= Exercise goal =
Filter the records, keeping every line that has the string "glue".
--- Dataset records Enclosed Below ---
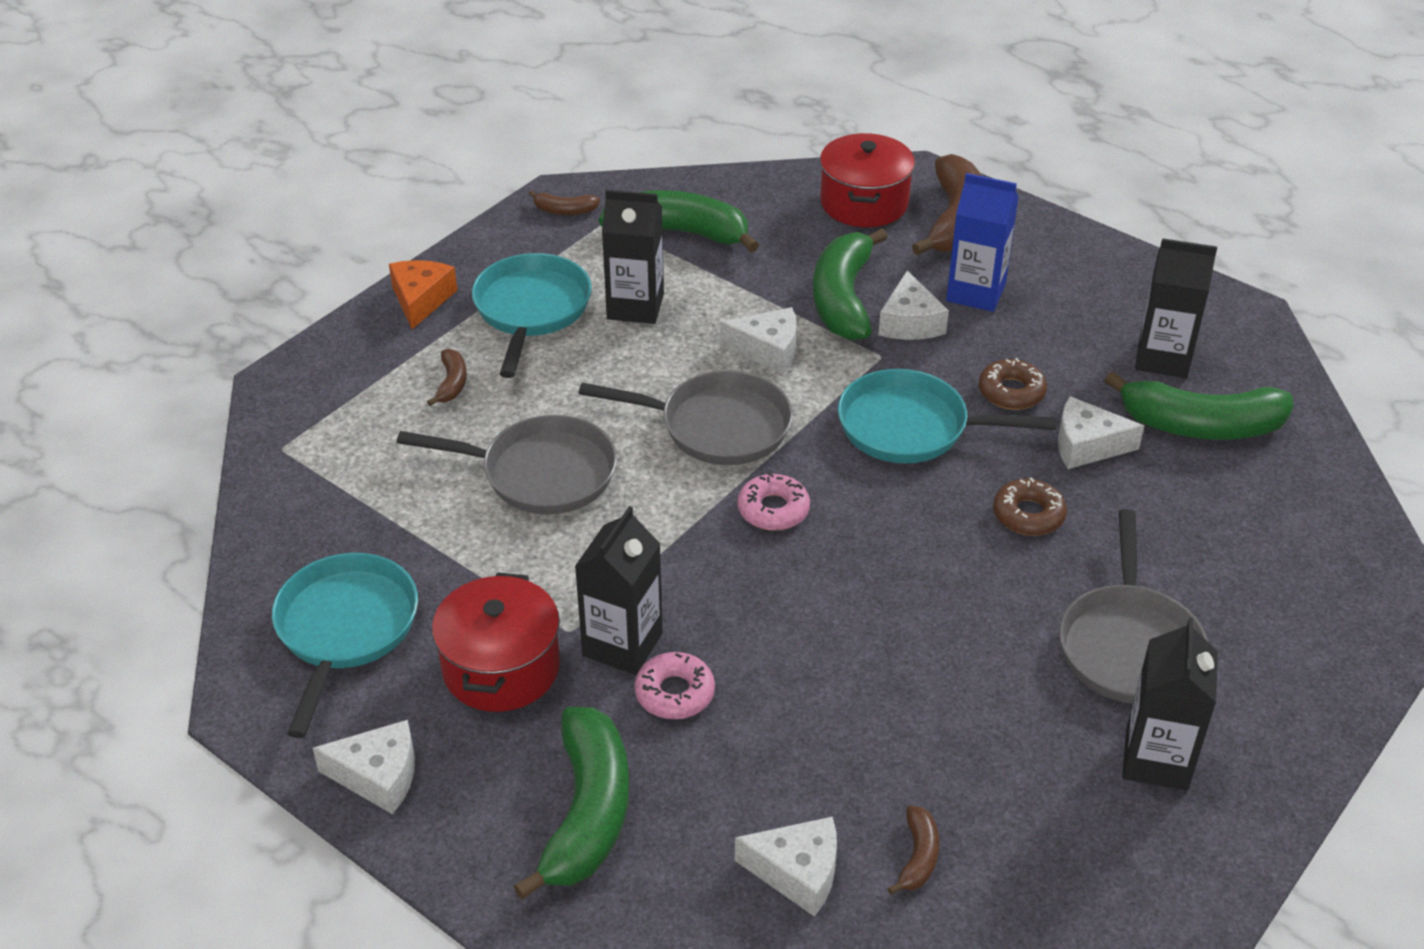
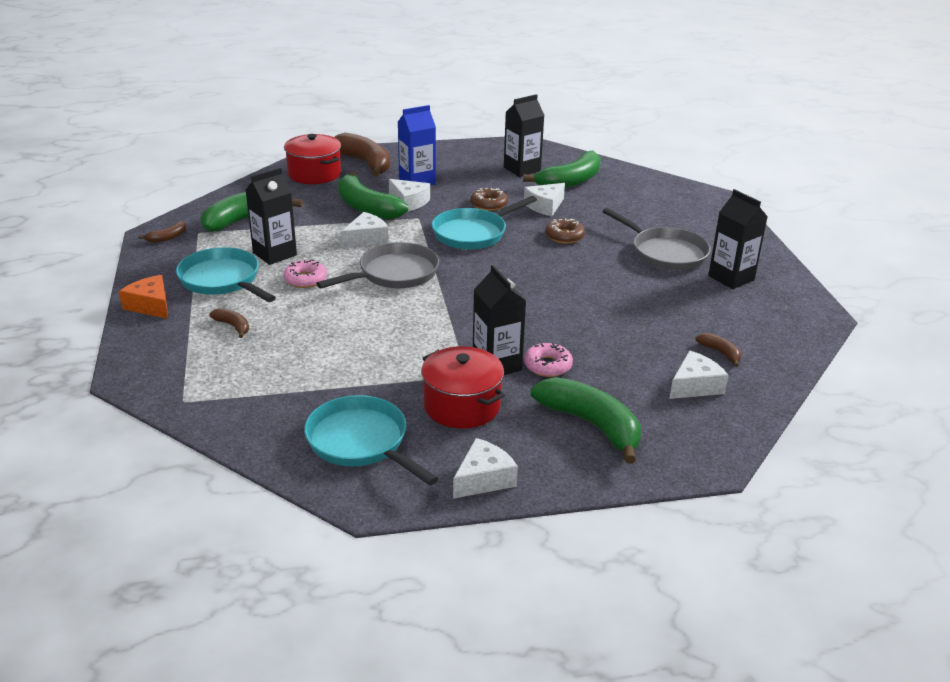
camera: 50 degrees left, 10 degrees down
grey pan [397,415,617,515] -> none
pink donut [738,473,810,531] -> pink donut moved to [283,260,327,288]

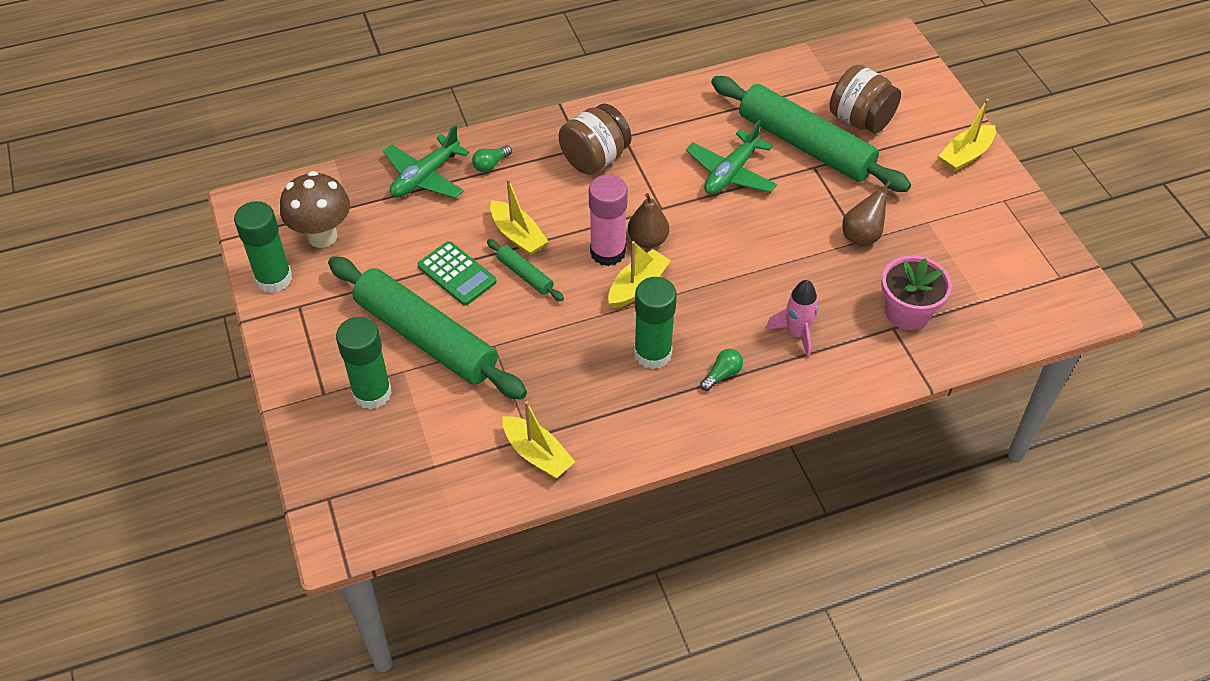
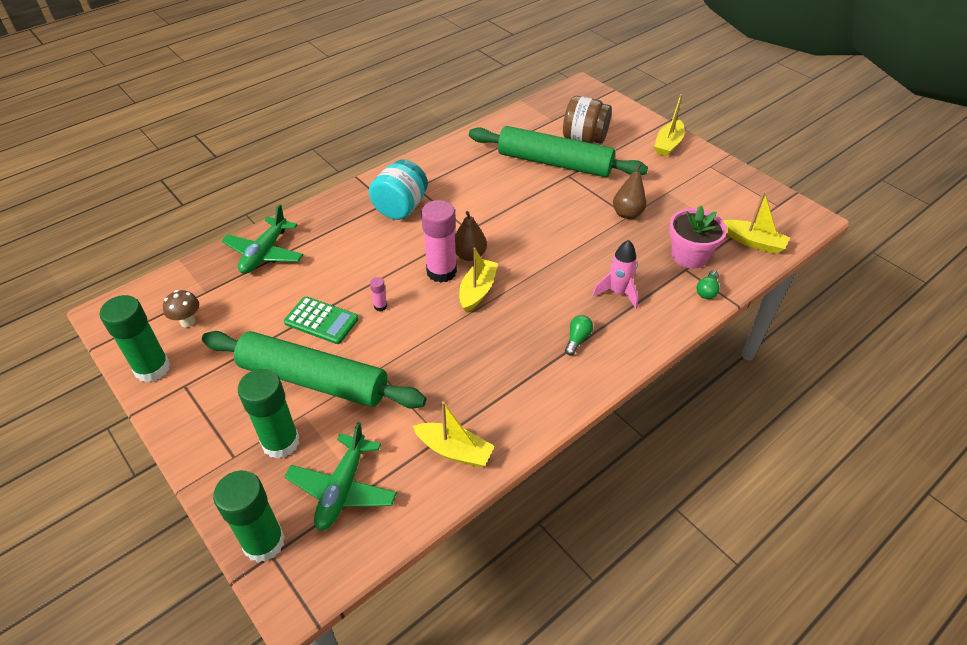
camera: 20 degrees left, 5 degrees down
brown mushroom [280,171,350,248] -> brown mushroom [163,290,199,327], size x0.55
green light bulb [472,145,512,173] -> green light bulb moved to [696,270,720,299]
green rolling pin [487,239,564,301] -> pink glue stick [370,277,387,311]
yellow boat [490,179,549,256] -> yellow boat moved to [724,191,790,254]
brown jar [559,103,631,175] -> turquoise jar [369,159,428,220]
green glue stick [634,277,677,369] -> green glue stick moved to [213,471,285,563]
green plane [686,120,777,195] -> green plane moved to [285,422,397,530]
--- End of Enclosed Dataset records ---
= Output of the task =
green rolling pin [487,239,564,301] -> pink glue stick [370,277,387,311]
green glue stick [634,277,677,369] -> green glue stick moved to [213,471,285,563]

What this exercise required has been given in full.